[[ RECORDS SUPPLIED open ]]

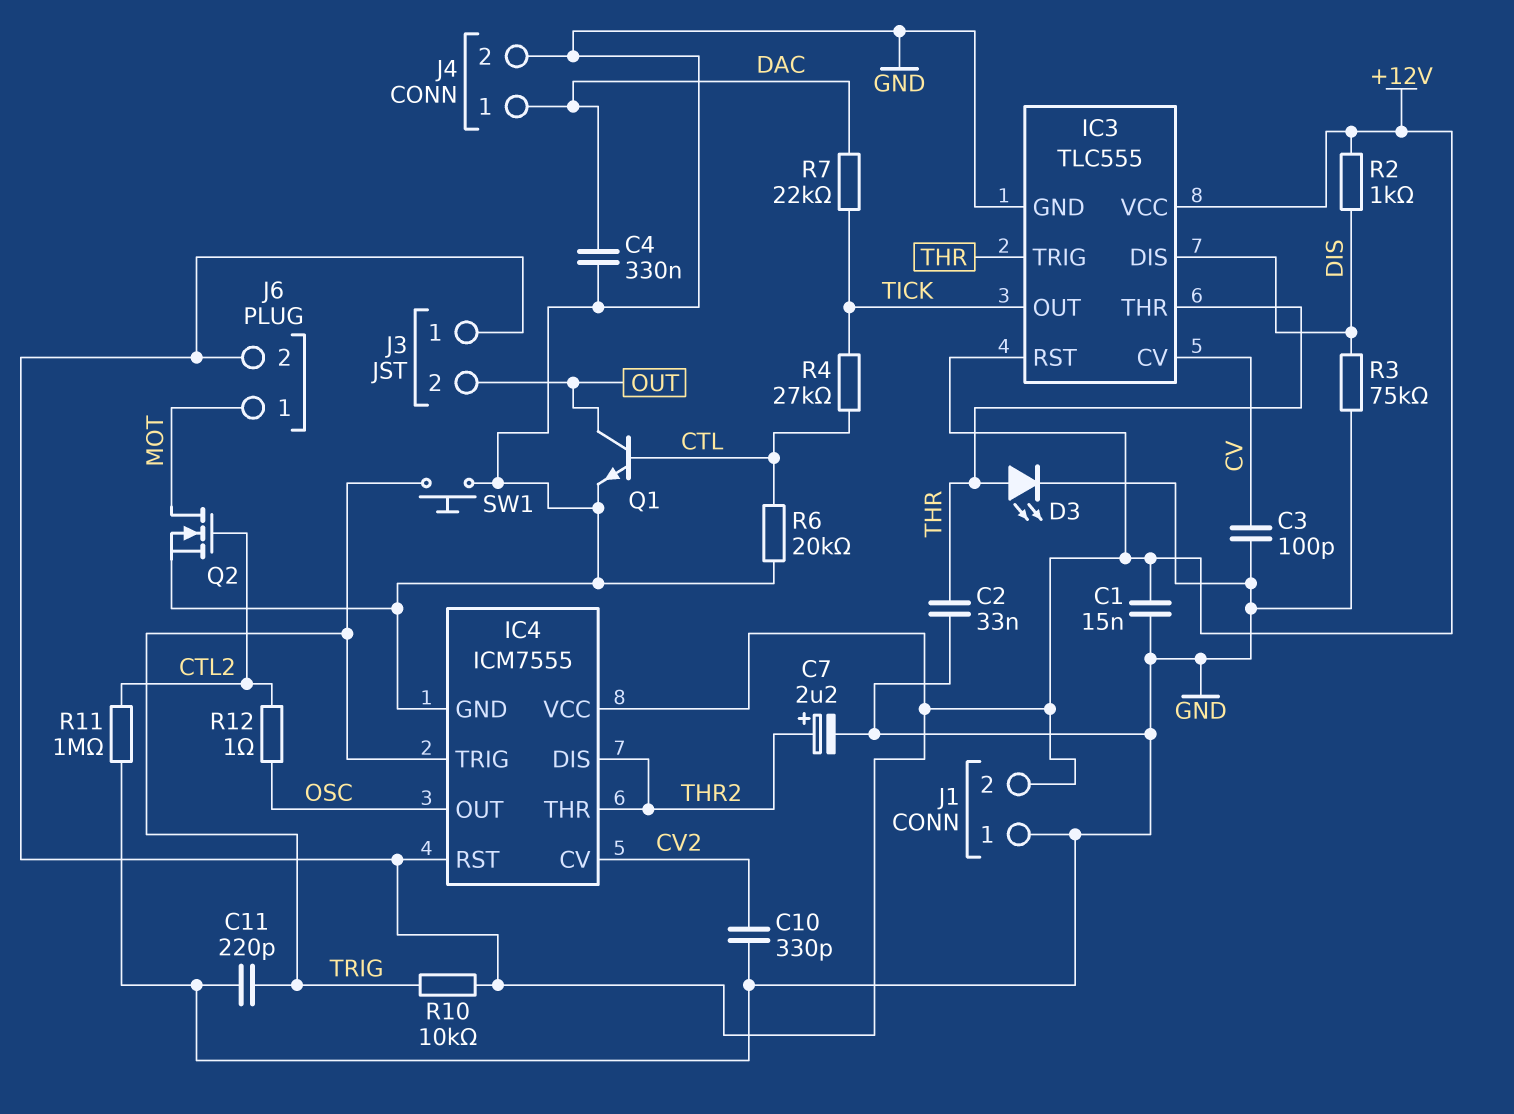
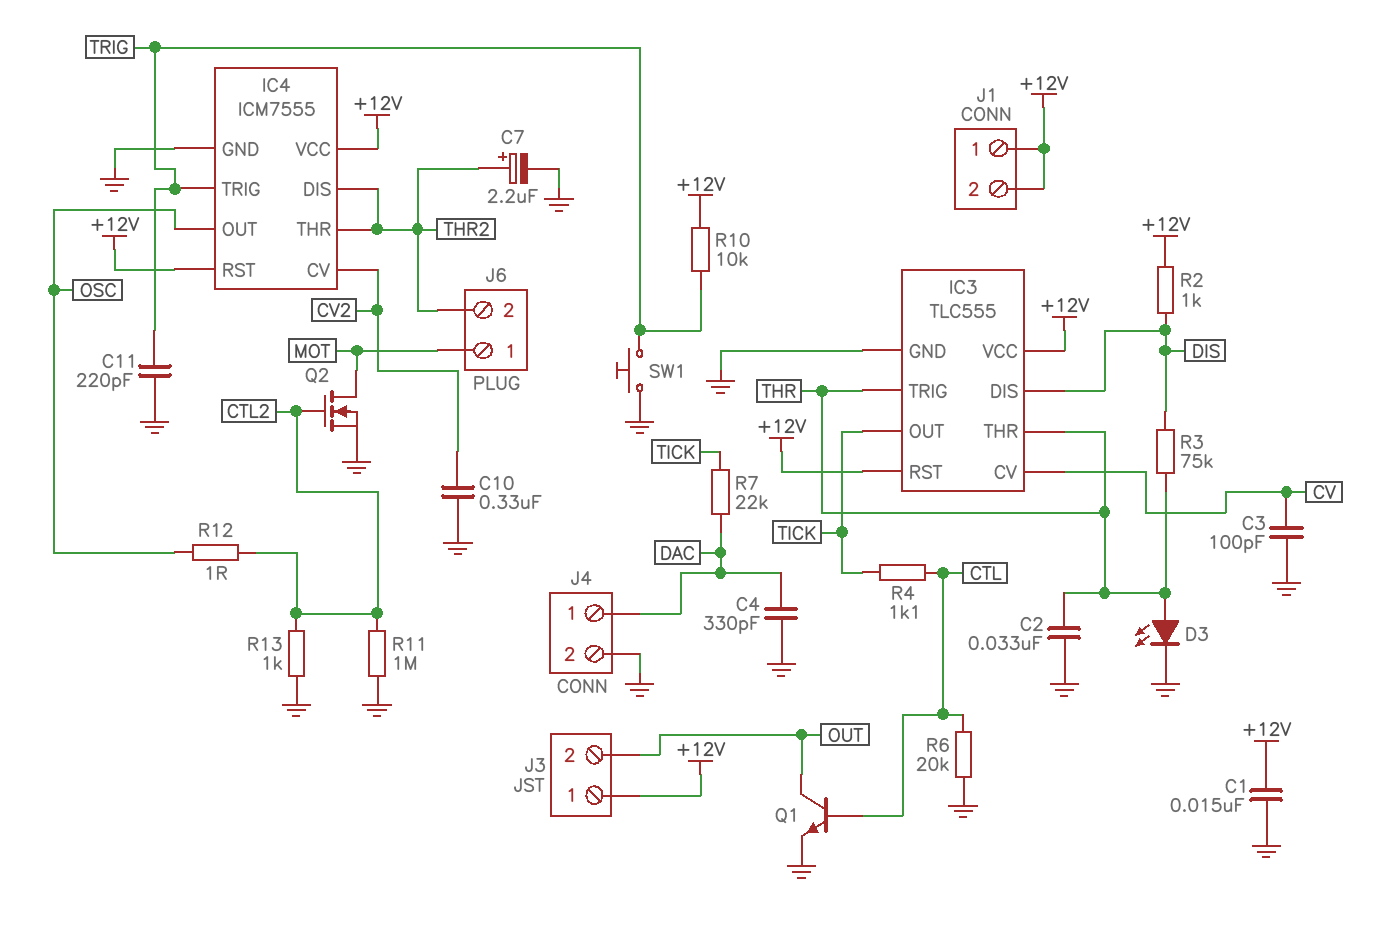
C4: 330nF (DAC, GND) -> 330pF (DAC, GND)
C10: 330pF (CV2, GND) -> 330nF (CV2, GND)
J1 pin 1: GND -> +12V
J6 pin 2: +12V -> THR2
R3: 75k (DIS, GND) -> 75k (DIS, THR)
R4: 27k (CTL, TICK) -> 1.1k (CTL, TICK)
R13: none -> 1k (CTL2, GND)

[[ RECORDS SUPPLIED closed ]]

## WHAT NEEDS TO BE DONE
Give back the data exactly. Pictures stay out.

## REPLY TO THE TASK
C4: 330nF (DAC, GND) -> 330pF (DAC, GND)
C10: 330pF (CV2, GND) -> 330nF (CV2, GND)
J1 pin 1: GND -> +12V
J6 pin 2: +12V -> THR2
R3: 75k (DIS, GND) -> 75k (DIS, THR)
R4: 27k (CTL, TICK) -> 1.1k (CTL, TICK)
R13: none -> 1k (CTL2, GND)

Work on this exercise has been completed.